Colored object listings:
-------
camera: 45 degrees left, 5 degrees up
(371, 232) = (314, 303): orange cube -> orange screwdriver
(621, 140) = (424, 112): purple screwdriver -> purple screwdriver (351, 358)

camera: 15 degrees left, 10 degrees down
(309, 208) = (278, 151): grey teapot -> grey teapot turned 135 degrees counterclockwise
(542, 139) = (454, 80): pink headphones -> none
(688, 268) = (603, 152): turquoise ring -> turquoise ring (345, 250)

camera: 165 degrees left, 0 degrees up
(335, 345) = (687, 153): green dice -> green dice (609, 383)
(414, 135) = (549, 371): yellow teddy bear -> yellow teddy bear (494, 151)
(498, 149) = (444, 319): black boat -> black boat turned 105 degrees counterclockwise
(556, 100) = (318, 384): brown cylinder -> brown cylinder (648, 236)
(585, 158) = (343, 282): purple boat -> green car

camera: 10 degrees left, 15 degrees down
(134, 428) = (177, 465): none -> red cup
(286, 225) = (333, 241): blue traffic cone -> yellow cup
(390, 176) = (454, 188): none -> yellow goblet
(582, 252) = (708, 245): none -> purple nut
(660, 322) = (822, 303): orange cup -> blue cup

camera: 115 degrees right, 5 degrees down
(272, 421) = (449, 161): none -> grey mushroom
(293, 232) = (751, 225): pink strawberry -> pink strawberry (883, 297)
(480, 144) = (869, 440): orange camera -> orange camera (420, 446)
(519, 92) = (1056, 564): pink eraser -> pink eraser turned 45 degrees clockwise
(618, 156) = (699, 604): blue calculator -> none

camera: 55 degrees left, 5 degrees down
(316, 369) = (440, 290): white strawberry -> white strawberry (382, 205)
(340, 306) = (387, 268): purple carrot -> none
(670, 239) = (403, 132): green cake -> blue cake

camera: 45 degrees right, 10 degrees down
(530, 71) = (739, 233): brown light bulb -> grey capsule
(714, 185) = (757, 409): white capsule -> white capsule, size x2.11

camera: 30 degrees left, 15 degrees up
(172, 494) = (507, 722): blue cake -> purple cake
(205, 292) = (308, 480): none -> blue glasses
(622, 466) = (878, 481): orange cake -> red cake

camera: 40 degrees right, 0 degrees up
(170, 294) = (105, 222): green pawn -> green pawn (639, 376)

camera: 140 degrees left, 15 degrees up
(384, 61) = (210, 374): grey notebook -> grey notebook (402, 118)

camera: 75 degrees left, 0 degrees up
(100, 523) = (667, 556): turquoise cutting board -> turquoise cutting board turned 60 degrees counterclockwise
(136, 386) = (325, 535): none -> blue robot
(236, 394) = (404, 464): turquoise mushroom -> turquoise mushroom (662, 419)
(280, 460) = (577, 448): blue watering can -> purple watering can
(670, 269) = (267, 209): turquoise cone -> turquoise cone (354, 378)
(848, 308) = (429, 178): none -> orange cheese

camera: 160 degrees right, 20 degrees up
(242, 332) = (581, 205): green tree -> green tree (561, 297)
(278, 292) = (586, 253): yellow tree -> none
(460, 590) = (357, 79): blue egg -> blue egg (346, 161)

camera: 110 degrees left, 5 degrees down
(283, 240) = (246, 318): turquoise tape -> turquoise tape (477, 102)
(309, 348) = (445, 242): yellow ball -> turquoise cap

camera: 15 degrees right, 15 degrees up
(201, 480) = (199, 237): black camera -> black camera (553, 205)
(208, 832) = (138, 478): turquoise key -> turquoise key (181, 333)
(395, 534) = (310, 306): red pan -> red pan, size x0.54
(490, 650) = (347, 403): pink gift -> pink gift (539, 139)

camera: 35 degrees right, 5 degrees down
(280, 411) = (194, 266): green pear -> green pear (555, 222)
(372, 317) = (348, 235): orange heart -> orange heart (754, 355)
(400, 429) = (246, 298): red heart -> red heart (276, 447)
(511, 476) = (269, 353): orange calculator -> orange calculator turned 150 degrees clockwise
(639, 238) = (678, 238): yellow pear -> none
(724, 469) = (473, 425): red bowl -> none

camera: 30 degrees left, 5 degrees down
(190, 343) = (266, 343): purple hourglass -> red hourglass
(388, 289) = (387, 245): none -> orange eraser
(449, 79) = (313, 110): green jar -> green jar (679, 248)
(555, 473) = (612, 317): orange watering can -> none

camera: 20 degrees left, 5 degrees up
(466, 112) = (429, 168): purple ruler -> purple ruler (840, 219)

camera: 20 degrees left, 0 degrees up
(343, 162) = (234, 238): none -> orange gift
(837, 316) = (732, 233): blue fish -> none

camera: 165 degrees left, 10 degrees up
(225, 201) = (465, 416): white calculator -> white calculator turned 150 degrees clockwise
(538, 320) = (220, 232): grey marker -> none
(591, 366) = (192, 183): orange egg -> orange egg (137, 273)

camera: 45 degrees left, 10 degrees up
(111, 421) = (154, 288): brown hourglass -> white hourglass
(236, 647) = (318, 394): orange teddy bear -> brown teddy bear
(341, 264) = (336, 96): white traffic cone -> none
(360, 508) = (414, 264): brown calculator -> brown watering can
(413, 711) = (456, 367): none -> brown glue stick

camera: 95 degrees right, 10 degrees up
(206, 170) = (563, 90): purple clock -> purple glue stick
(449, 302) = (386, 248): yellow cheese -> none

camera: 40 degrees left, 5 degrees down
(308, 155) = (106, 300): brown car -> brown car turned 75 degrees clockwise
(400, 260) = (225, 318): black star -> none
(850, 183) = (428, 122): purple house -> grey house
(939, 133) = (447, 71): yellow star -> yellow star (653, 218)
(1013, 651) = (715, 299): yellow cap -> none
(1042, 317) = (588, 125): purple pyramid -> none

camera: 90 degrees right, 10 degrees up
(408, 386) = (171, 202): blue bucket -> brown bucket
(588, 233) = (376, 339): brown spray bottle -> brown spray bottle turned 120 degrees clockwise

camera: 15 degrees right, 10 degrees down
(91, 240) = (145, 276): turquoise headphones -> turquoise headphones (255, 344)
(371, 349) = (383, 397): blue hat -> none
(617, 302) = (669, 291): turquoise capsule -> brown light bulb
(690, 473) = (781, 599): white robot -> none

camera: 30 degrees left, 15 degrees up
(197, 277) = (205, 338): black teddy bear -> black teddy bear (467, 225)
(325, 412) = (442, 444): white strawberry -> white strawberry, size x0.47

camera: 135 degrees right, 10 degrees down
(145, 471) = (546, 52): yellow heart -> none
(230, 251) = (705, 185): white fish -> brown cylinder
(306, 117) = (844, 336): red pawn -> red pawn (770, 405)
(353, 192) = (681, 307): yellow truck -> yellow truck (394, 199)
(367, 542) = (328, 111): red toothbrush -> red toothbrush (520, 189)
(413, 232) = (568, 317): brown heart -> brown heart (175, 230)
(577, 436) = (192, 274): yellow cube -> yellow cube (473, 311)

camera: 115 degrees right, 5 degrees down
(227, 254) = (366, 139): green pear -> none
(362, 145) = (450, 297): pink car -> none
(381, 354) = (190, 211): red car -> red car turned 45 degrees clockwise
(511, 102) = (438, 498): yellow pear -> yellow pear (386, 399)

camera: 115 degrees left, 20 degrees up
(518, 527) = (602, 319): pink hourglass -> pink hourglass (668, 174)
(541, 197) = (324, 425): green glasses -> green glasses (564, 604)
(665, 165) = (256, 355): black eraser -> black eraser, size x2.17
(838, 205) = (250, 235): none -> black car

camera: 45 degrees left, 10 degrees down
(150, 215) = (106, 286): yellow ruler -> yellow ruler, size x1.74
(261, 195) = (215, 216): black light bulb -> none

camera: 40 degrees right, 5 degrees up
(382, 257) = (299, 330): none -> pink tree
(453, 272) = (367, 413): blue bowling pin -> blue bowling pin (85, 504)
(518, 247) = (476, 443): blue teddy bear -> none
-------
Problem description:
Copy each line above holding "fish".

Response box:
(837, 316) = (732, 233): blue fish -> none
(230, 251) = (705, 185): white fish -> brown cylinder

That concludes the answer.